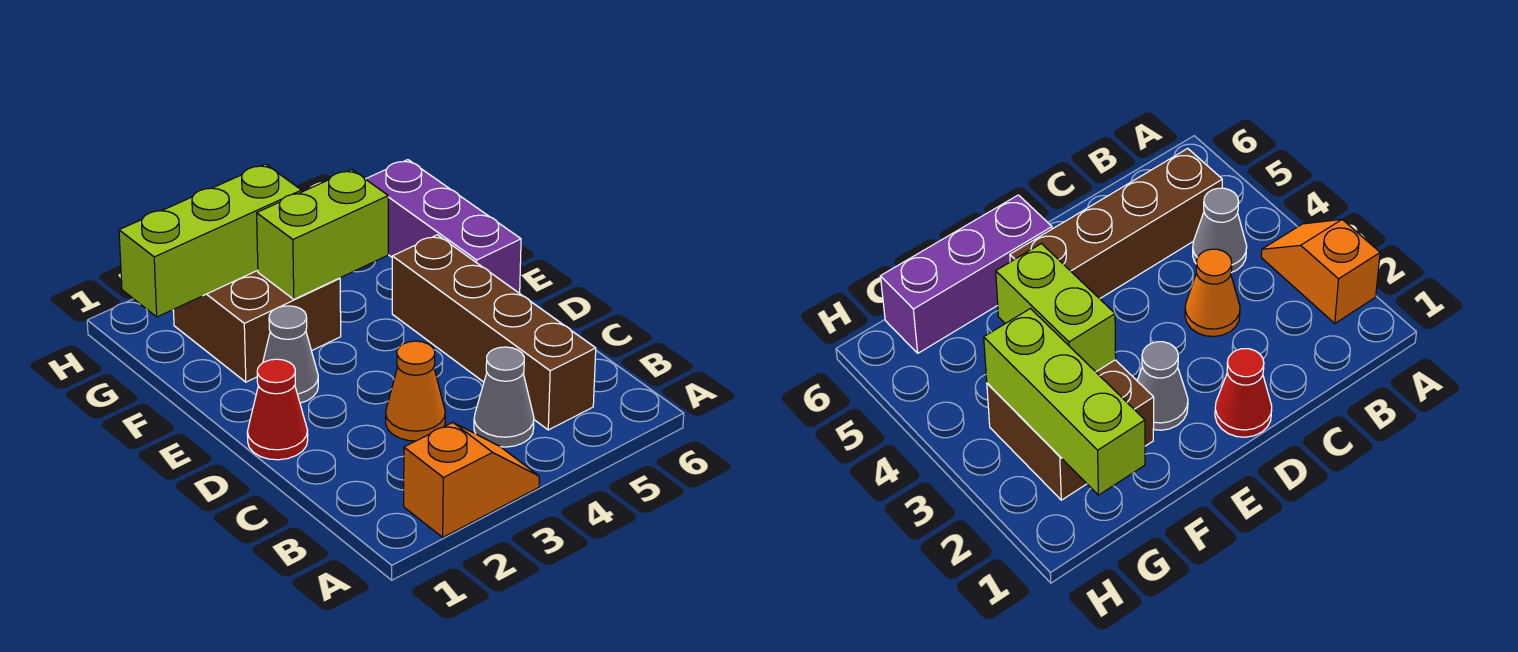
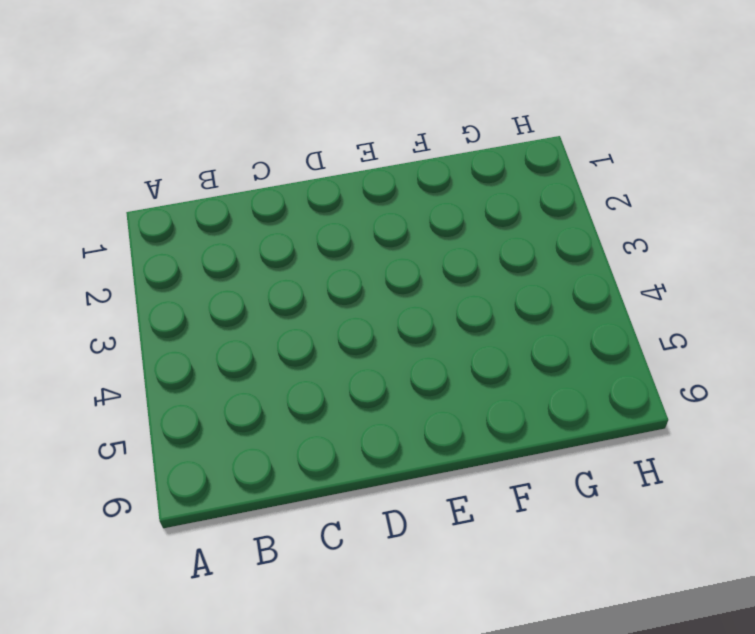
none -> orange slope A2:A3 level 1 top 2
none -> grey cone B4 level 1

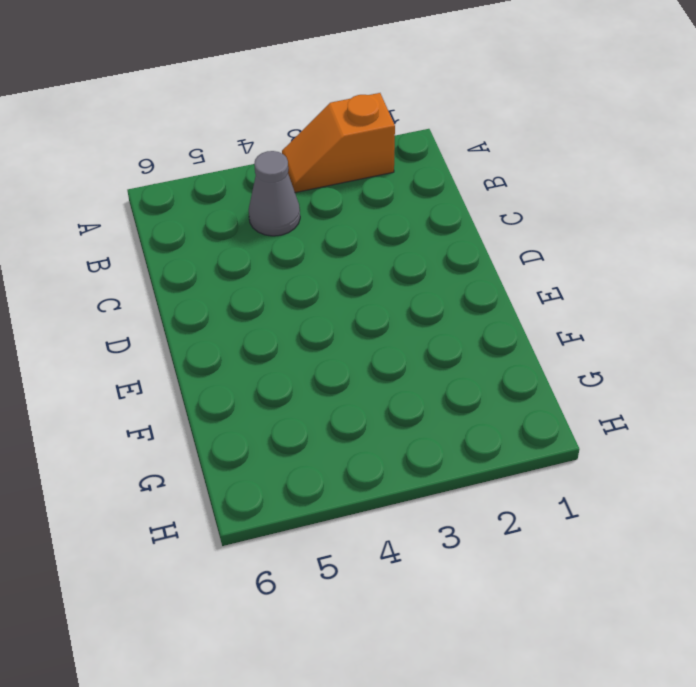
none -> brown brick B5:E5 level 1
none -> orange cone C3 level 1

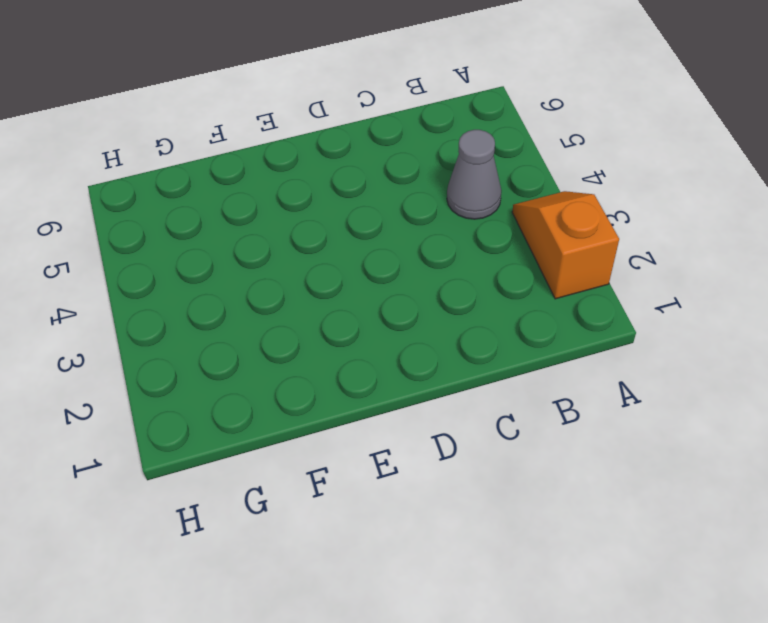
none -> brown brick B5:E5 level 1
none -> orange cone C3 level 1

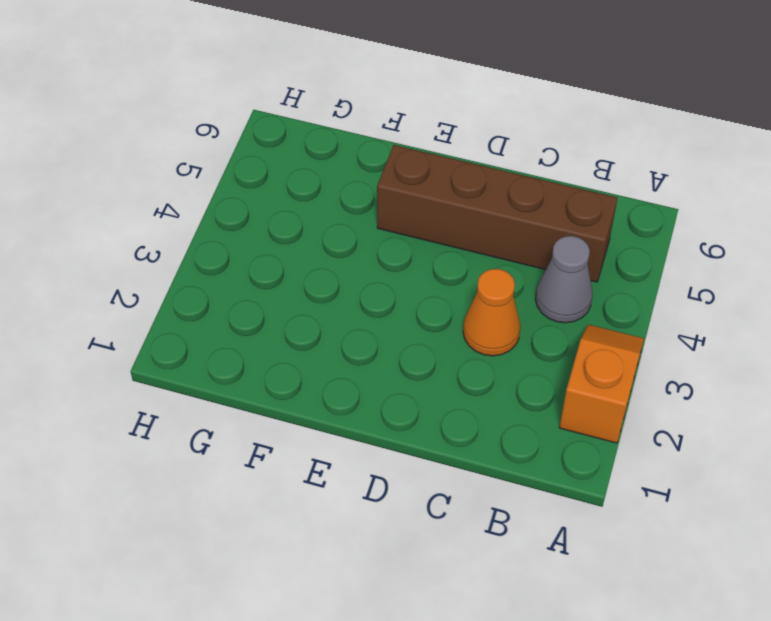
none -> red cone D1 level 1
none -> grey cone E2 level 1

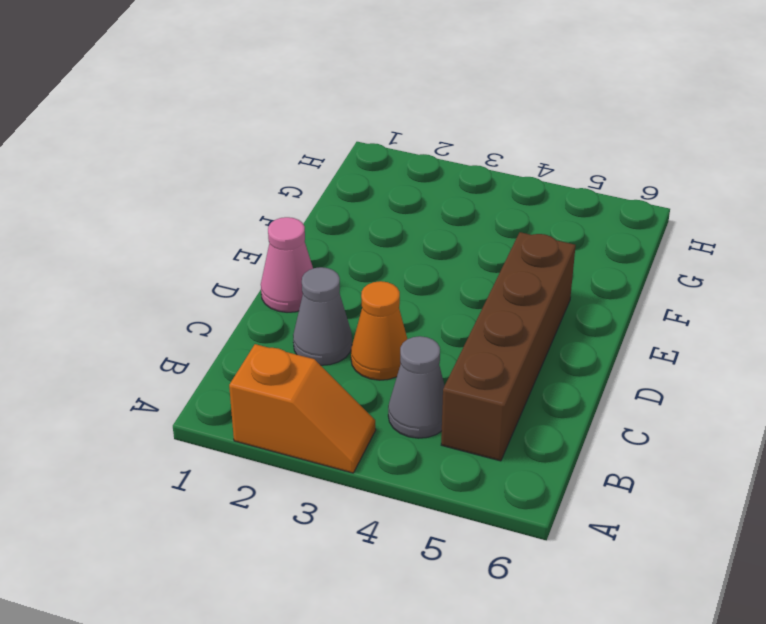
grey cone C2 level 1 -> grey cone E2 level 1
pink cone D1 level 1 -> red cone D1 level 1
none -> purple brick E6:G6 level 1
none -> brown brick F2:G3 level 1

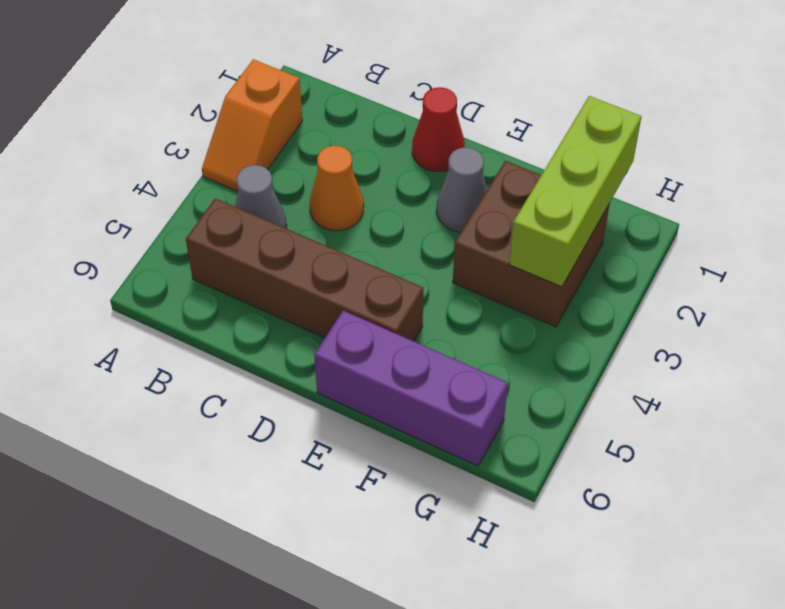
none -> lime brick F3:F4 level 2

> _Task requirements_: Leave out the pictures and output every record above precisely as given.

> _Solution for this task_:
none -> orange slope A2:A3 level 1 top 2
none -> grey cone B4 level 1

none -> brown brick B5:E5 level 1
none -> orange cone C3 level 1

none -> brown brick B5:E5 level 1
none -> orange cone C3 level 1

none -> red cone D1 level 1
none -> grey cone E2 level 1

grey cone C2 level 1 -> grey cone E2 level 1
pink cone D1 level 1 -> red cone D1 level 1
none -> purple brick E6:G6 level 1
none -> brown brick F2:G3 level 1

none -> lime brick F3:F4 level 2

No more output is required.